Top of Provided entries
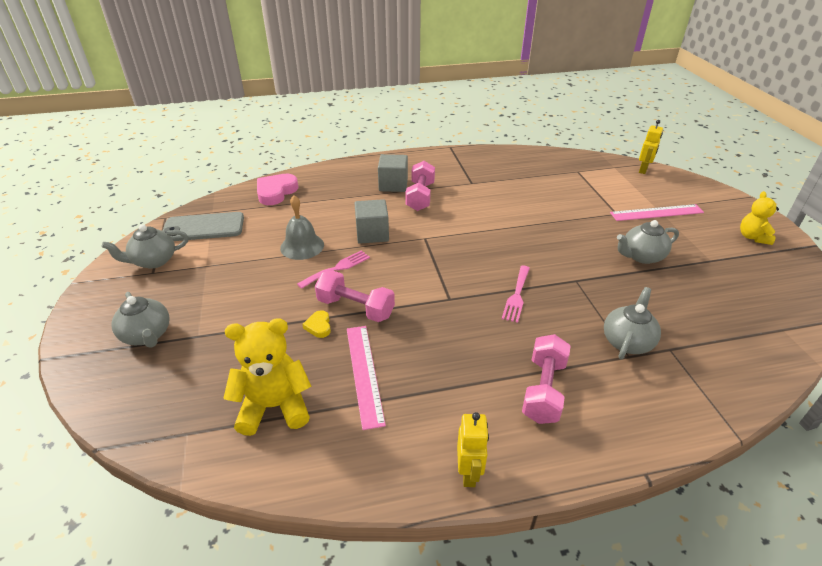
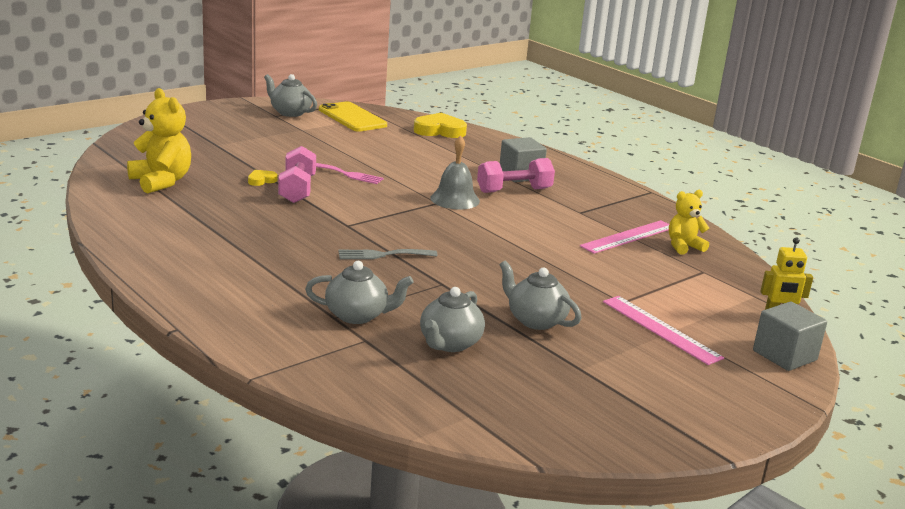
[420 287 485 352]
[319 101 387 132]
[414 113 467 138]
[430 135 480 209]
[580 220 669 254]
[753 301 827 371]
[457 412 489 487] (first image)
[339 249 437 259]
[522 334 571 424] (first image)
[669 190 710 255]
Bottom of Provided entries
Work instructions:
Copy out the material word for word, without any images.

Result:
[420 287 485 352]
[319 101 387 132]
[414 113 467 138]
[430 135 480 209]
[580 220 669 254]
[753 301 827 371]
[457 412 489 487] (first image)
[339 249 437 259]
[522 334 571 424] (first image)
[669 190 710 255]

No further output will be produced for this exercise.